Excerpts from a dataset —

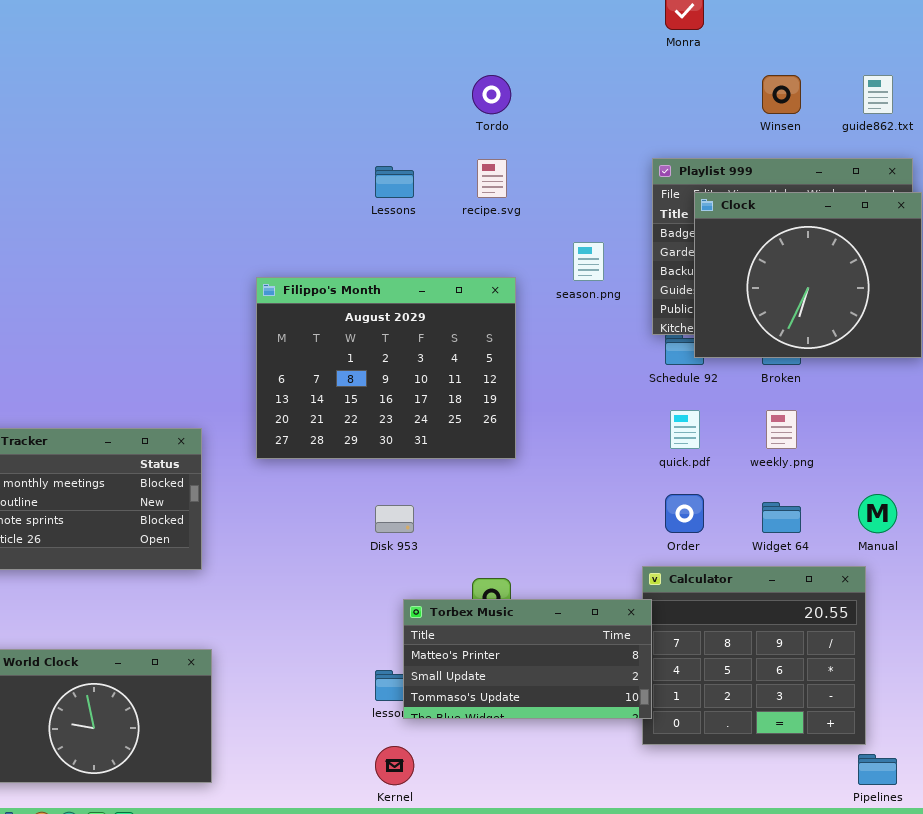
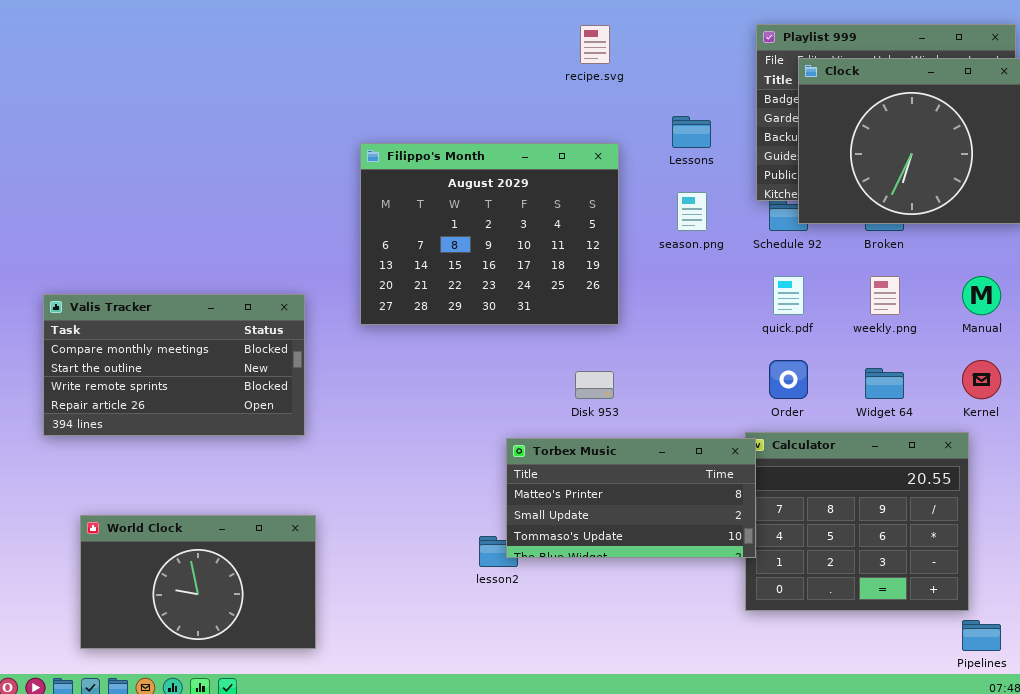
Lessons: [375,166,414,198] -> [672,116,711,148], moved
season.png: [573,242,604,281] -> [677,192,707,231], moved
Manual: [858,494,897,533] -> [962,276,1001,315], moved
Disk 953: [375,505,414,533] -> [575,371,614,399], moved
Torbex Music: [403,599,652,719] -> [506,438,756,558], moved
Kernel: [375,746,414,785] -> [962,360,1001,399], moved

--

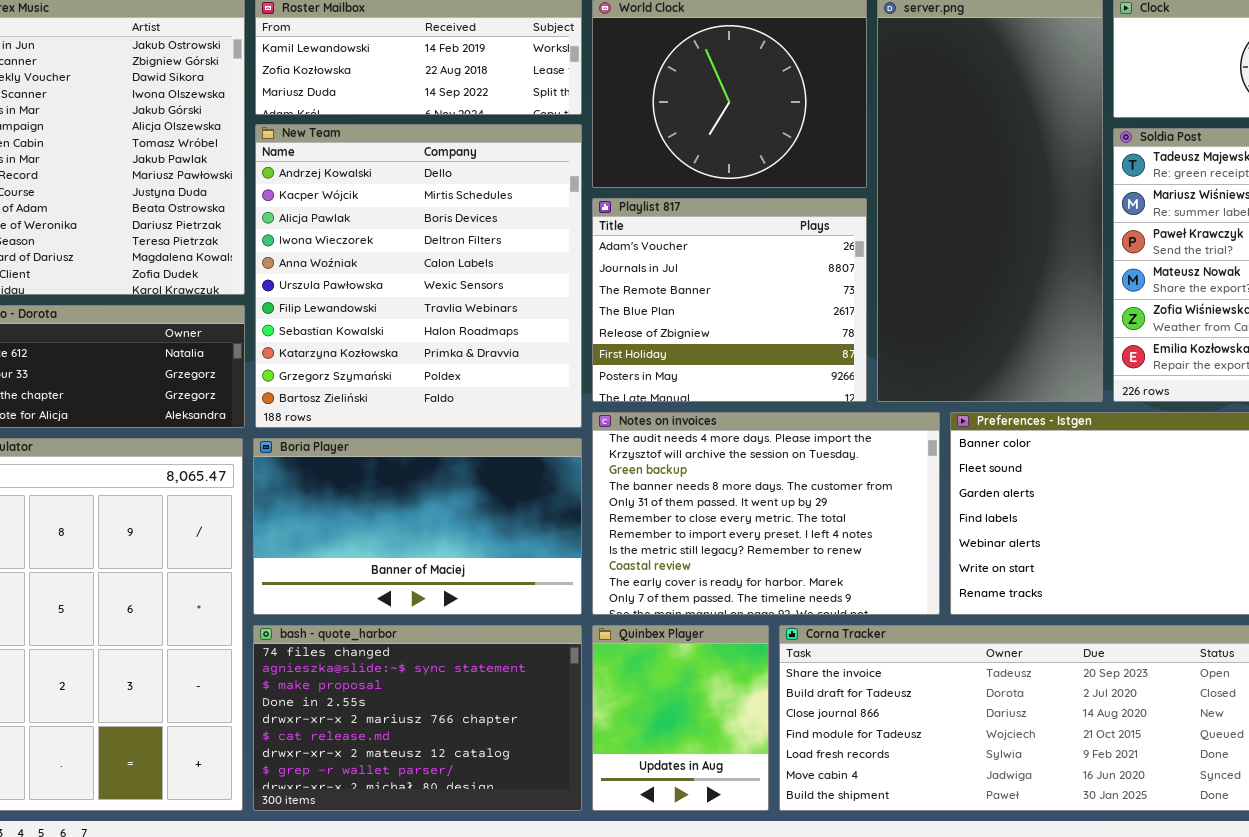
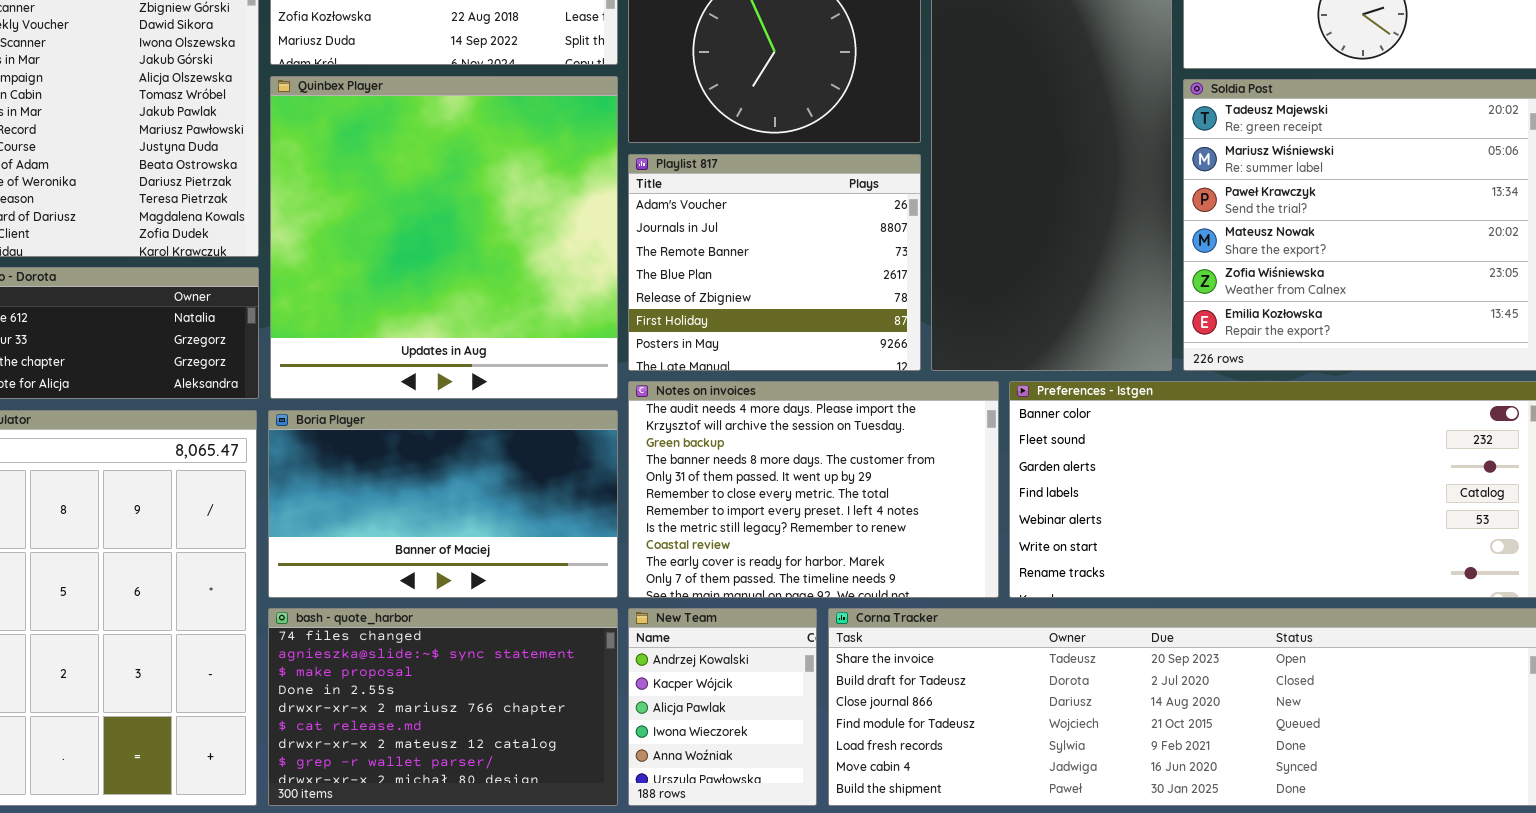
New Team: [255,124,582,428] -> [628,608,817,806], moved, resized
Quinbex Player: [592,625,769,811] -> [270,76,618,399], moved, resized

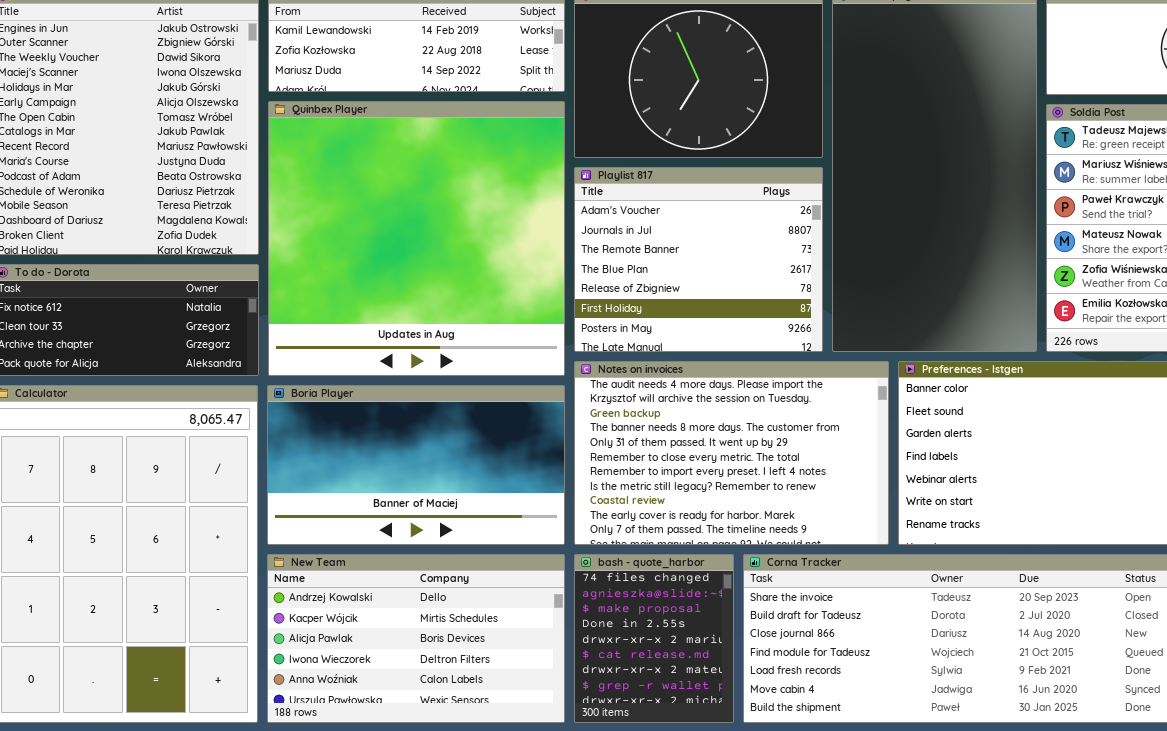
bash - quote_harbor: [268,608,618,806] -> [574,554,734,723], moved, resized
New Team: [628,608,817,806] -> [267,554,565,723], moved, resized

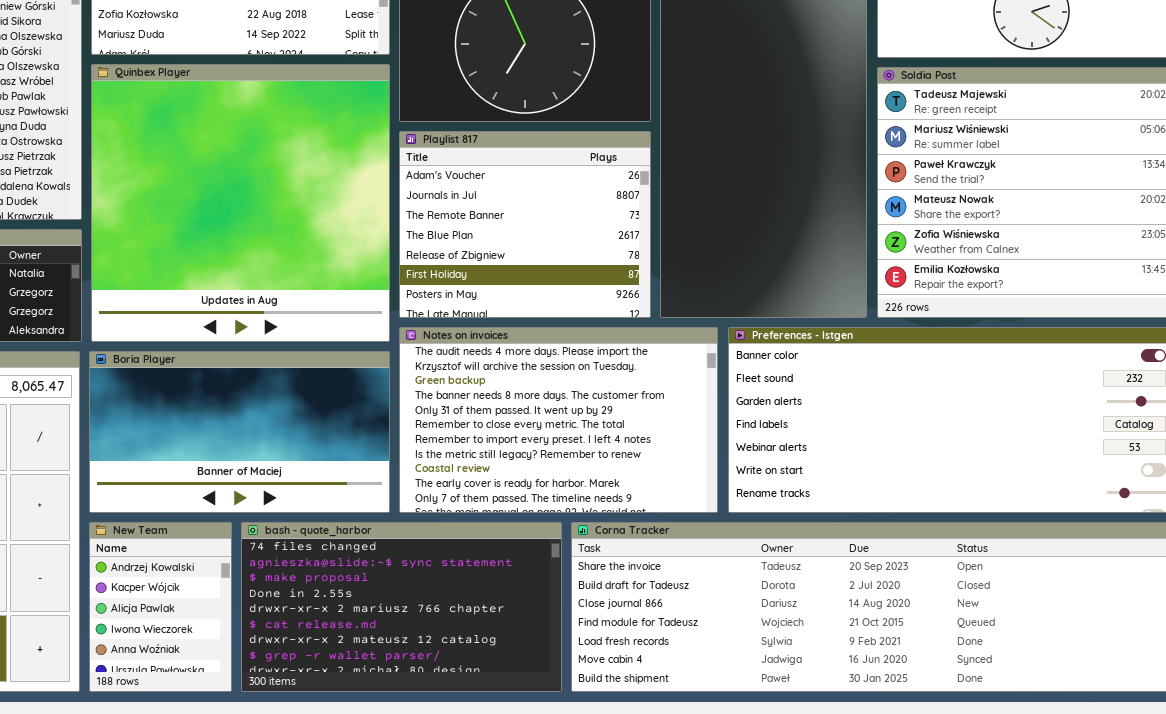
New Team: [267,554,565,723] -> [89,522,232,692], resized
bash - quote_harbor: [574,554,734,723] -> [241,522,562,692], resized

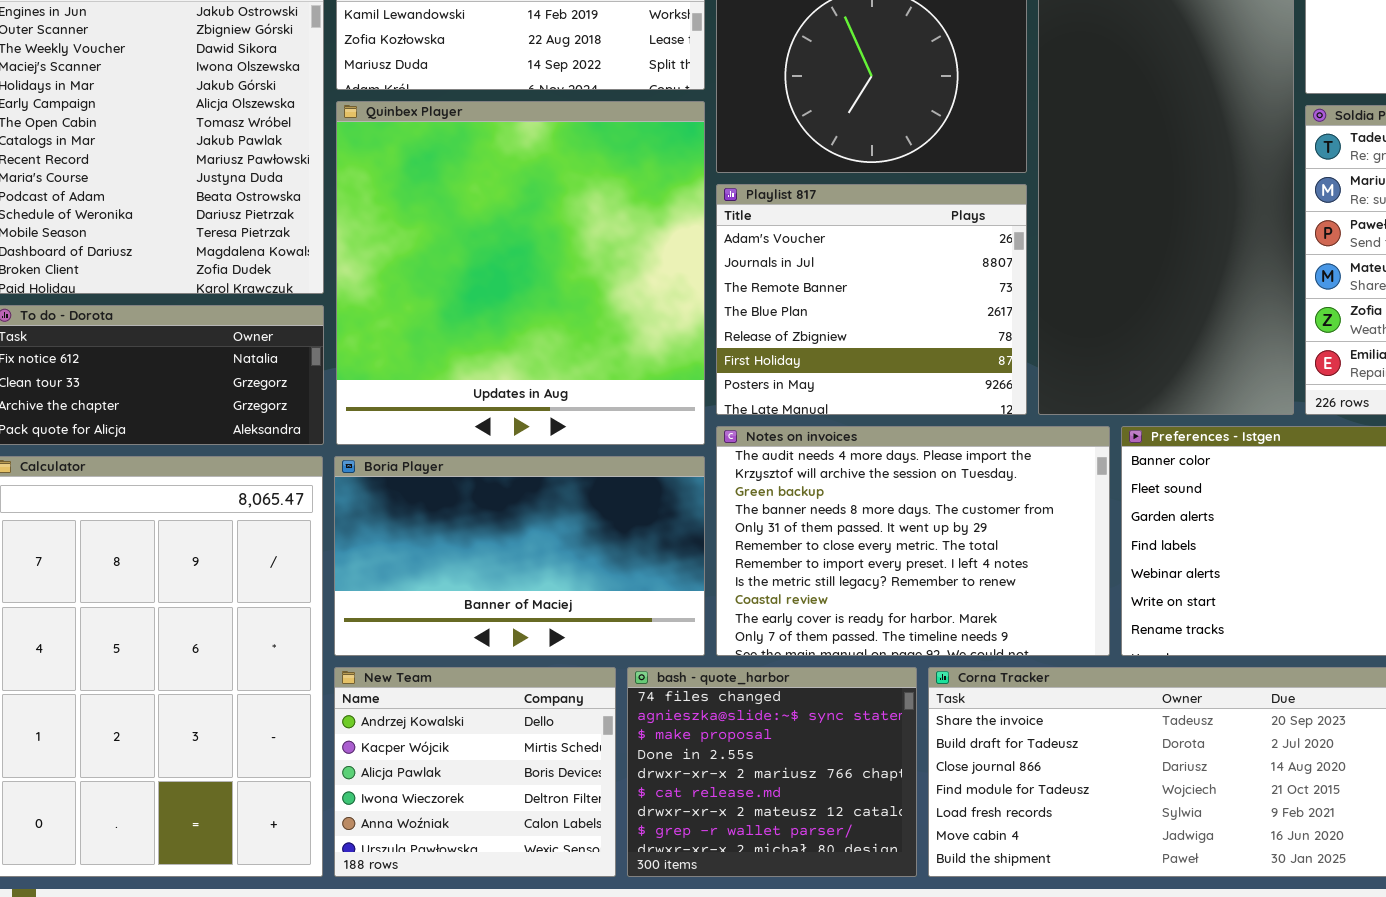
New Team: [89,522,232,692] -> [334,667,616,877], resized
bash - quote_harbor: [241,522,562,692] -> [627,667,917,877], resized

Task details — Go through the entries and report every line with the string "Team".

The completed task —
New Team: [255,124,582,428] -> [628,608,817,806], moved, resized
New Team: [628,608,817,806] -> [267,554,565,723], moved, resized
New Team: [267,554,565,723] -> [89,522,232,692], resized
New Team: [89,522,232,692] -> [334,667,616,877], resized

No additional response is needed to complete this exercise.